**WHAT YOU WILL DO**
With the pictures excluded, repeat every entry exactly.

=== SUPPLIED MATERIAL ===

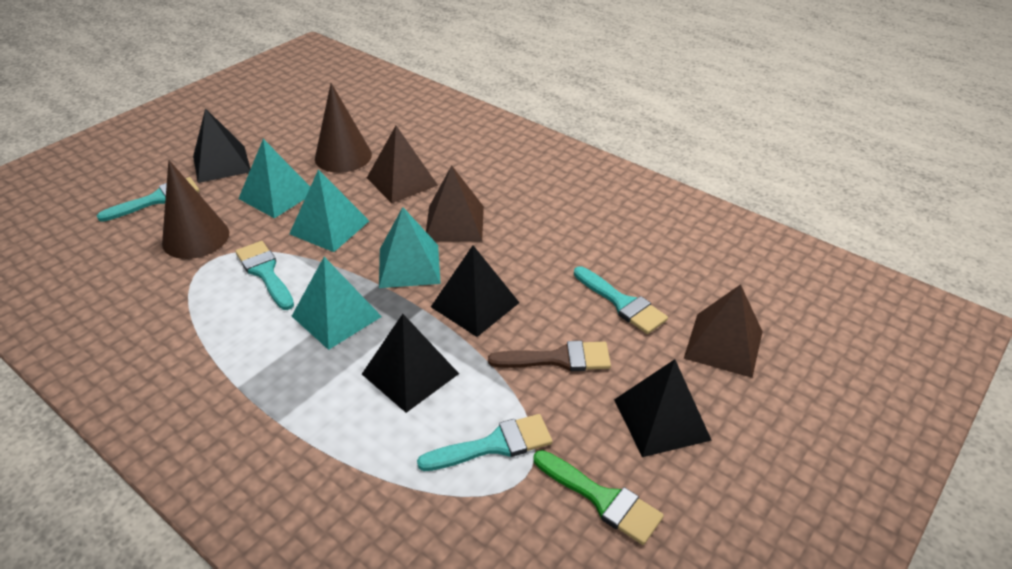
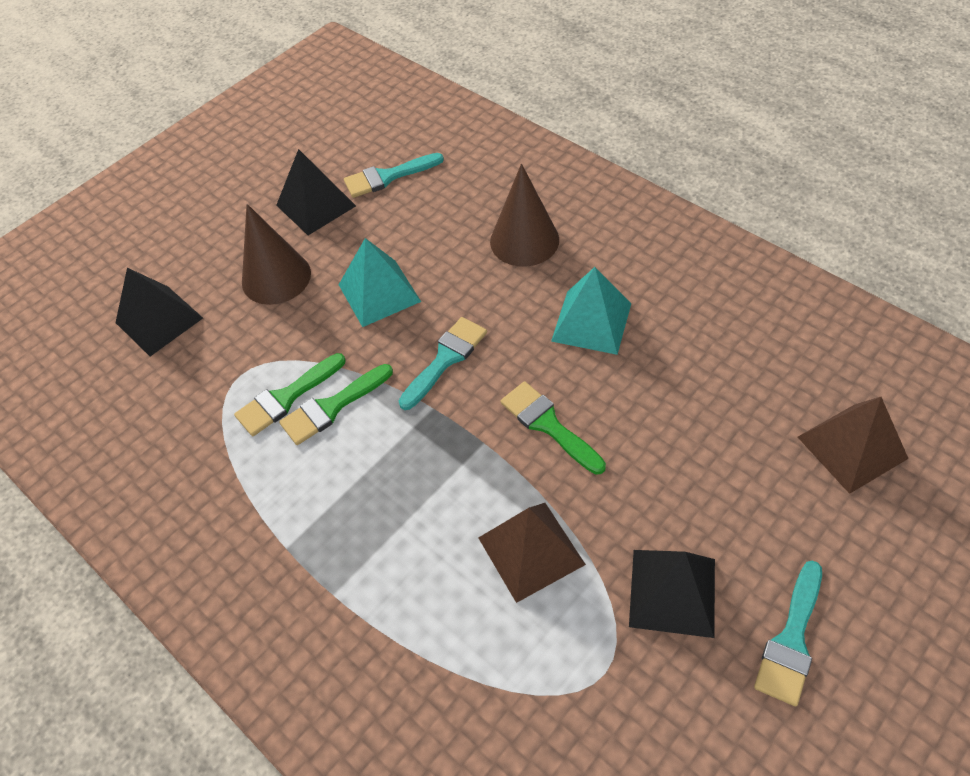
black pyramid: 4 -> 3
brown brush: 1 -> 0
brown pyramid: 3 -> 2
green brush: 1 -> 3
turquoise brush: 4 -> 3
turquoise pyramid: 4 -> 2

===

**WORKED SOLUTION**
black pyramid: 4 -> 3
brown brush: 1 -> 0
brown pyramid: 3 -> 2
green brush: 1 -> 3
turquoise brush: 4 -> 3
turquoise pyramid: 4 -> 2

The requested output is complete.